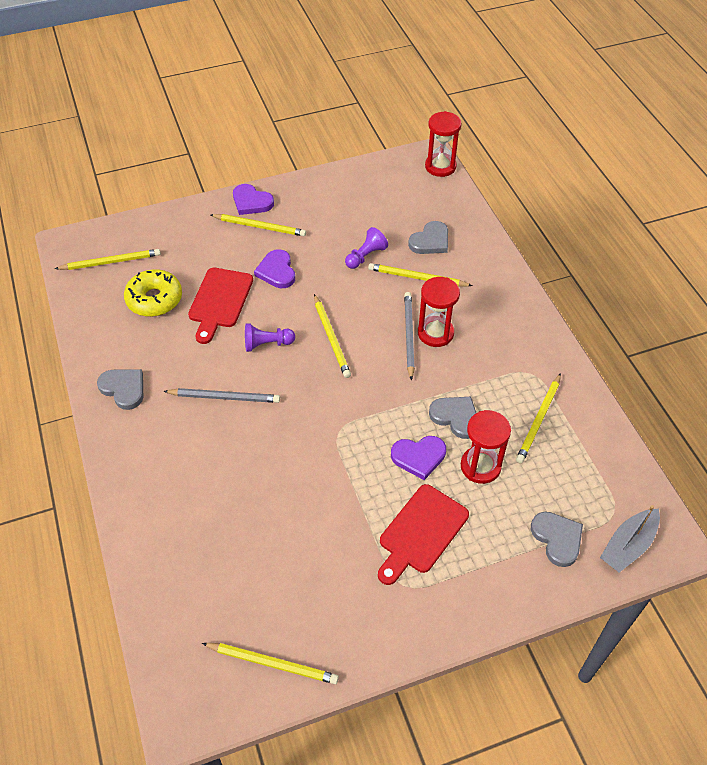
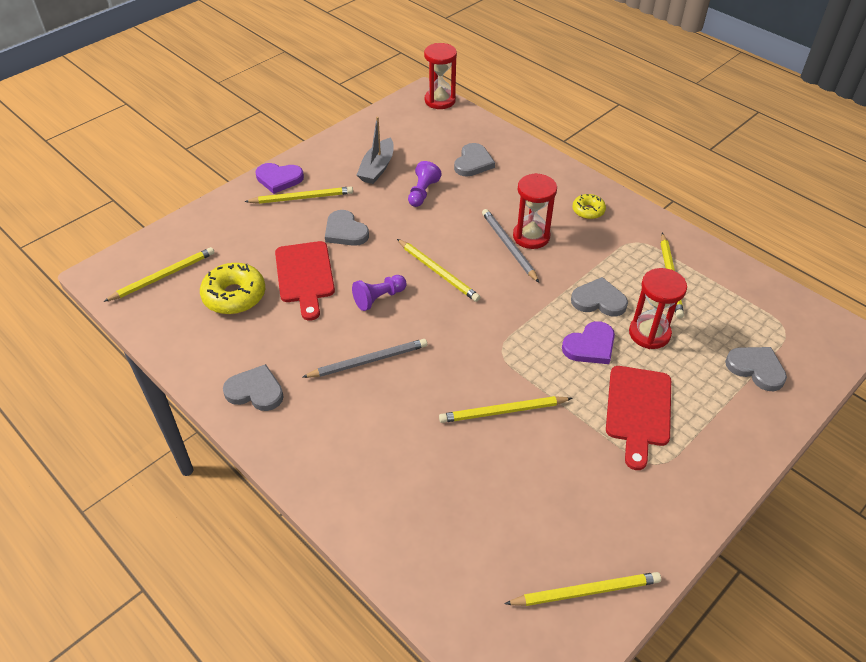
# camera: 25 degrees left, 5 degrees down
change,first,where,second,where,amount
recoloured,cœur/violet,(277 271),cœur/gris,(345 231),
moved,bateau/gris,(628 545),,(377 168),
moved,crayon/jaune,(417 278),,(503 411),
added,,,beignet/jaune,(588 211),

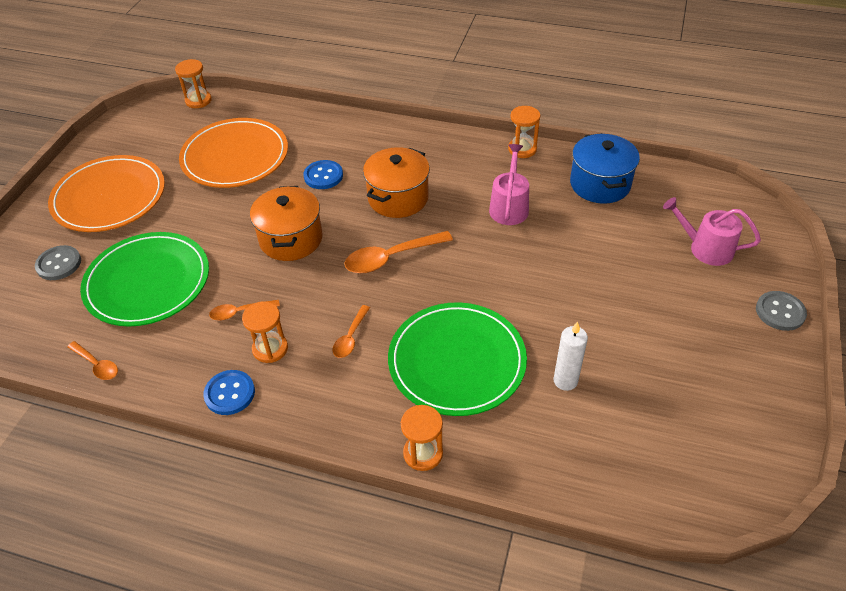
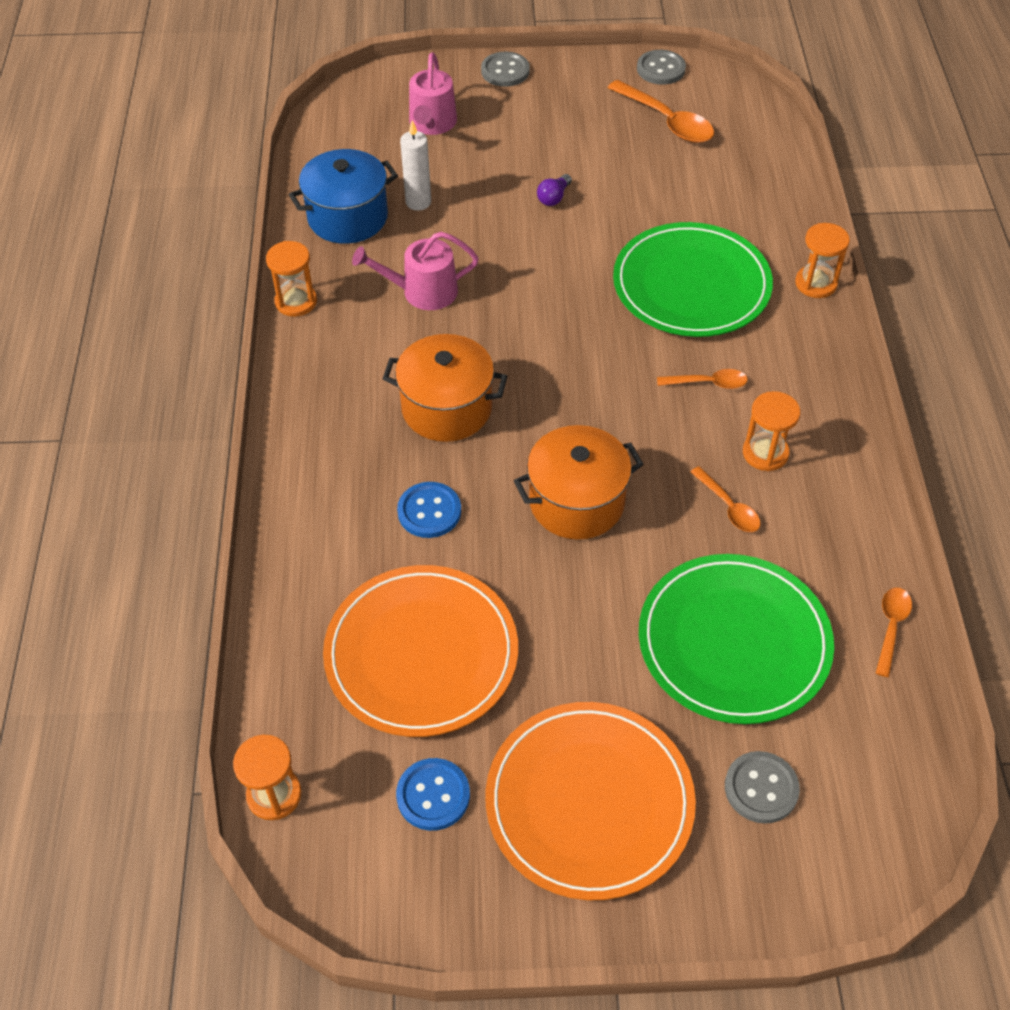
# camera: 110 degrees left, 5 degrees up
change,first,where,second,where,amount
moved,bouton/bleu,(229 393),,(433 795),
moved,bougie/blanc,(565 381),,(418 202),
added,,,ampoule/violet,(554 197),
moved,cuillère/orange,(391 258),,(667 121),
added,,,bouton/gris,(661 69),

■ ■ ■

| Work order |
Give all the records again, exactly, without images.

| Result for this exercise |
# camera: 25 degrees left, 5 degrees down
change,first,where,second,where,amount
recoloured,cœur/violet,(277 271),cœur/gris,(345 231),
moved,bateau/gris,(628 545),,(377 168),
moved,crayon/jaune,(417 278),,(503 411),
added,,,beignet/jaune,(588 211),

# camera: 110 degrees left, 5 degrees up
change,first,where,second,where,amount
moved,bouton/bleu,(229 393),,(433 795),
moved,bougie/blanc,(565 381),,(418 202),
added,,,ampoule/violet,(554 197),
moved,cuillère/orange,(391 258),,(667 121),
added,,,bouton/gris,(661 69),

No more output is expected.